ACTIVITY:
Please repeat the lines below exactly. Begin with the line containing "(368, 147) = (349, 111): brown" and go on through the line containing "(745, 403) = (295, 382): brown fork -> none".
INFORMATION SUPPLIED: Begin
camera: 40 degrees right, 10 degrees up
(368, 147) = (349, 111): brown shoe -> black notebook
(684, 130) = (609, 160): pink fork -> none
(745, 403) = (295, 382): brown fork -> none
INFORMATION SUPPLIED: End
INFORMATION SUPPLIED: Begin
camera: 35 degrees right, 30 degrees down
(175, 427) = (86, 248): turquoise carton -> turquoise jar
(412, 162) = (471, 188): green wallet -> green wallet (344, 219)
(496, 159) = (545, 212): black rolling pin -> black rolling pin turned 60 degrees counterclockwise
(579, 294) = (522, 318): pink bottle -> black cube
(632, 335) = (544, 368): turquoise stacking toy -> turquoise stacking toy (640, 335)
INFORMATION SUPPLIED: End
TASK RESPONSE:
(368, 147) = (349, 111): brown shoe -> black notebook
(684, 130) = (609, 160): pink fork -> none
(745, 403) = (295, 382): brown fork -> none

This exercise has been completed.